GIVEN INSTRUCTION =
Identify each line below that contains the string "time" and copy those lines out. Case counts when matching.

DATASET ROWS =

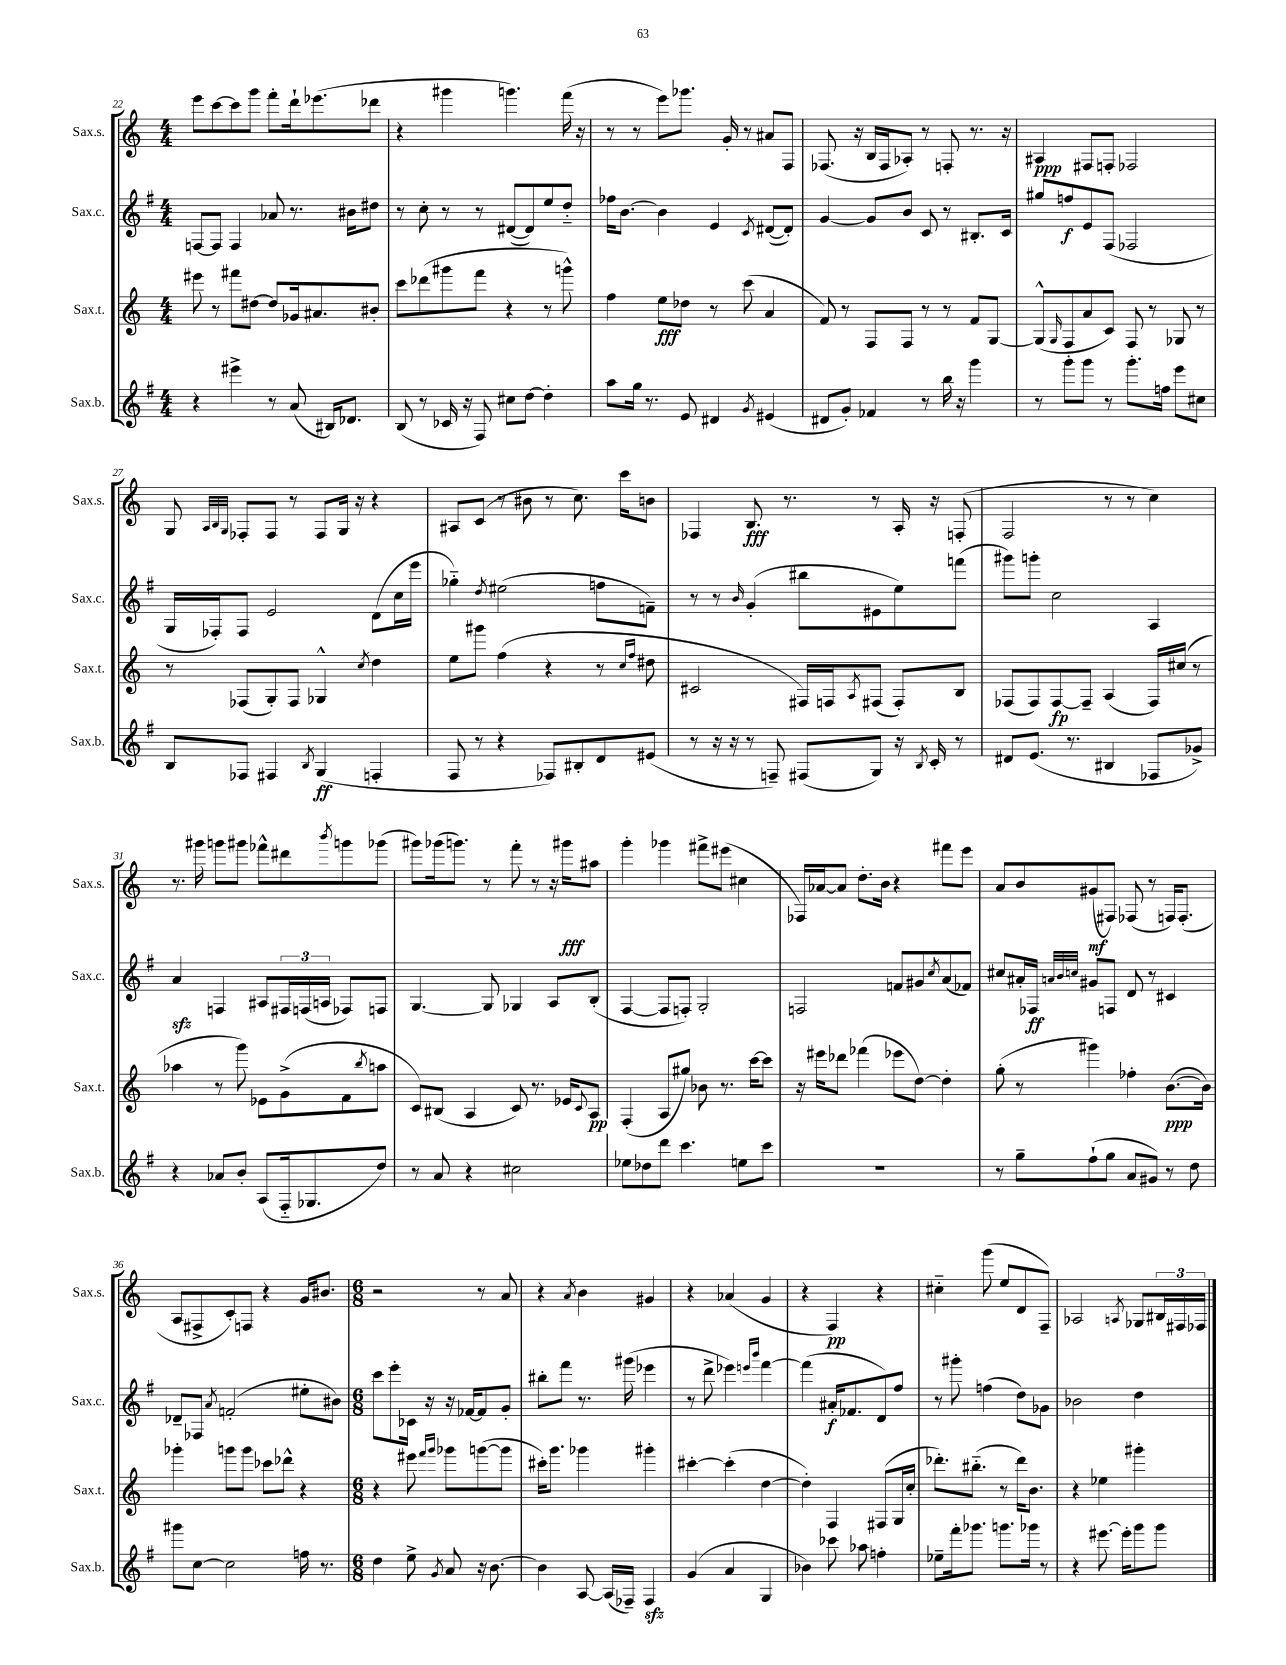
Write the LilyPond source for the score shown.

<<
\new StaffGroup <<
\new Staff = "s0" \with { instrumentName = "Sax.s." shortInstrumentName = "Sax.s." } {
    \clef treble \key c \major \numericTimeSignature \time 4/4
    e'''8 c'''8~ c'''8 g'''8 f'''8-. d'''16-! ees'''8.( des'''8 |
    r4 gis'''4 g'''4.) f'''16( r16 |
    r8 r8 e'''8) ges'''8. g'16-. r8 ais'8 f8 |
    fes8.( r16 b16 fes16 aes8-.) r8 f8-. r8. r16 |
    ais4\ppp fis8 f8-. fes2 |
    g8 \grace { a32 b32 g32 } fes8-. fes8 r8 fes8 g16 r16 r4 |
    ais8 c'8( r8 bis'8 r8 c''8.) c'''16 b'8 |
    fes4 b8.\fff r8. r8 a16-. r16 f8-.( |
    f2 r8 r8 c''4) |
    r8. gis'''16 g'''8 gis'''8 fes'''8-^ dis'''8 \acciaccatura { b'''8 } g'''8 ges'''8( |
    gis'''8) ges'''16( g'''8.) r8 f'''8-. r8 r16 gis'''16\fff ais''8 |
    g'''4-. ges'''4 fis'''8-> eis'''8( cis''4 |
    fes16) aes'16~ aes'8 d''8.-. b'16 r4 fis'''8 e'''8 |
    a'8 b'8 gis'8\mf( fis8) fes8( r8 f16) f8.-.( |
    a8 fis8-> c'8-.) f8 r4 g'16 bis'8. |
    \numericTimeSignature \time 6/8 r2 r8 a'8 |
    r4 \acciaccatura { a'8 } b'4 gis'4 |
    r4 aes'4( g'4 |
    r4 f4\pp) r4 |
    cis''4-_ g'''8( e''8 d'8 f8--) |
    aes2 \acciaccatura { a8 } ges8 \tuplet 3/2 { bis16 fis16 fes16 } \bar "|." |
}
\new Staff = "s1" \with { instrumentName = "Sax.c." shortInstrumentName = "Sax.c." } {
    \clef treble \key g \major \numericTimeSignature \time 4/4
    f8~ f8 f4 aes'8 r8. bis'16 dis''8 |
    r8 c''8-. r8 r8 dis'8~( dis'8) e''8 d''8-_ |
    fes''16 b'8.~ b'4 e'4 \acciaccatura { c'8 } dis'8~( dis'8-.) |
    g'4~ g'8 b'8 c'8 r8 bis8.-. c'16 |
    gis''8 f''8\f e'8 fis8( fes2 |
    g16 fes16-.) fes8 e'2 d'8( c''16 e'''16 |
    ges''4-_) \acciaccatura { d''8 } eis''2( f''8 f'8--) |
    r8 r8 \grace { b'16 } g'4-.( bis''8 eis'8 e''8) f'''8( |
    gis'''8) g'''8-. c''2 a4 |
    a'4\sfz f4 ais8 \tuplet 3/2 { fis16 f16( a16 } fes8) f8 |
    g4.~ g8 ges4 a8 b8-.( |
    fis4~ fis8 f8-.) g2-. |
    f2 f'8 gis'8 \acciaccatura { c''8 } a'8( fes'8) |
    cis''8 ais'16-. fes16\ff \grace { a'32 b'32 c''32 } gis'8 f8 d'8 r8 cis'4 |
    des'8-- fes8 \acciaccatura { a'8 } f'2-.( eis''8-. bis'8) |
    \numericTimeSignature \time 6/8 c'''8 e'''8-. ces'16 r16 r16 fes'16~ fes'8 g'8-. |
    bis''8-. fis'''8 r8. gis'''16( ees'''4 |
    r8 d'''8-> ees'''4) \grace { e'''16 b'''16 } fis'''4~ |
    fis'''4( ais'16-.\f fes'8. d'8) fis''8 |
    r8 gis'''8-. f''4( d''8) ges'8 |
    bes'2 d''4 \bar "|." |
}
\new Staff = "s2" \with { instrumentName = "Sax.t." shortInstrumentName = "Sax.t." } {
    \clef treble \key c \major \numericTimeSignature \time 4/4
    eis'''8 r8 fis'''8 dis''8~ dis''8 ges'16 ais'8. bis'8-. |
    c'''8 des'''8( gis'''8 f'''8 r4 r8 g'''8-^) |
    f''4 e''8\fff des''8 r8 c'''8( a'4 |
    f'8) r8 f8 f8 r8 r8 f'8 g8~ |
    g8-^( \grace { g16 } f8 a'8 c'8) f8 r8 ges8 r8 |
    r8 fes8( g8-.) fes8 ges4-^ \acciaccatura { c''8 } d''4 |
    e''8 gis'''8 f''4( r4 r8 \grace { c''16 f''16 } dis''8 |
    cis'2 fis16) f16 \acciaccatura { a8 } fis8( fis8-.) b8 |
    fes8( fes8) fes8~\fp fes8-- a4( fes16) cis''16( r8 |
    aes''4 r8 g'''8) ees'8 g'8->( f'8 \acciaccatura { b''8 } a''8 |
    c'8) bis8( a4 c'8) r8. ees'16 \appoggiatura { c'8 } a8\pp |
    f4-.( a8 gis''8) bes'8 r8. c'''16~ c'''8 |
    r16 eis'''16 des'''8 fes'''4( ees'''8 d''8~) d''4-. |
    g''8-.( r8 gis'''4) fes''4-. b'8.~\ppp( b'16) |
    ges'''4-. g'''8 g'''8 ces'''8 des'''8-^ r4 |
    \numericTimeSignature \time 6/8 r4 eis'''8 \grace { f'''16 g'''16 } ges'''8 g'''8~( g'''8 |
    cis'''16-.) g'''8. ges'''4 gis'''4-. |
    cis'''4~-. cis'''4-.( d''4~ |
    d''4-.) f4 fis8( g16 c''16-. |
    des'''8.-.) bis''8.-_( r8 des'''16) b'8. |
    r4 ees''4 gis'''4-. \bar "|." |
}
\new Staff = "s3" \with { instrumentName = "Sax.b." shortInstrumentName = "Sax.b." } {
    \clef treble \key g \major \numericTimeSignature \time 4/4
    r4 eis'''4-> r8 a'8( bis16) des'8. |
    b8( r8 ces'16 r16 fis8) cis''8 d''8~ d''4-. |
    a''8 g''16 r8. e'8 dis'4 \acciaccatura { g'8 } eis'4( |
    dis'8 g'8-.) fes'4 r8 b''16 r16 g'''4 |
    r8 g'''8-. g'''8 r8 g'''8.-. f''16 e'''8 cis''8 |
    b8 fes8 fis4 \acciaccatura { b8 } g4\ff( f4-. |
    fis8 r8 r4 fes8) bis8-. d'8 eis'8( |
    r8 r16 r16 r8 f8--) fis8( g8) r16 \acciaccatura { b8 } c'16-. r8 |
    dis'8 e'8.( r8. bis4 fes8 ges'8->) |
    r4 aes'8 b'8-. a8( fis16-_ ges8. d''8) |
    r8 a'8 r4 cis''2 |
    ees''8 des''8 d'''8 c'''4. e''8 c'''8 |
    R1 |
    r8 g''8-- fis''8-!( g''8 a'8 gis'8) r8 d''8 |
    gis'''8 c''8~ c''2 f''16 r8. |
    \numericTimeSignature \time 6/8 d''4 e''8-> \acciaccatura { g'8 } a'8 r16 b'8.~ |
    b'4 a8~ a16( fes16--) fes4\sfz |
    g'4( a'4 g4 |
    bes'4) ces'''8 aes''8 f''4-. |
    ees''8-- fis'''16-. ges'''8. g'''8. ges'''16 r8 |
    r4 eis'''8.~ eis'''16-. g'''8 g'''8 \bar "|." |
}
>>
>>
\layout { \context { \Score currentBarNumber = #22 } }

TASK SOLUTION =
    \clef treble \key c \major \numericTimeSignature \time 4/4
    \numericTimeSignature \time 6/8 r2 r8 a'8 |
    \clef treble \key g \major \numericTimeSignature \time 4/4
    \numericTimeSignature \time 6/8 c'''8 e'''8-. ces'16 r16 r16 fes'16~ fes'8 g'8-. |
    \clef treble \key c \major \numericTimeSignature \time 4/4
    \numericTimeSignature \time 6/8 r4 eis'''8 \grace { f'''16 g'''16 } ges'''8 g'''8~( g'''8 |
    \clef treble \key g \major \numericTimeSignature \time 4/4
    \numericTimeSignature \time 6/8 d''4 e''8-> \acciaccatura { g'8 } a'8 r16 b'8.~ |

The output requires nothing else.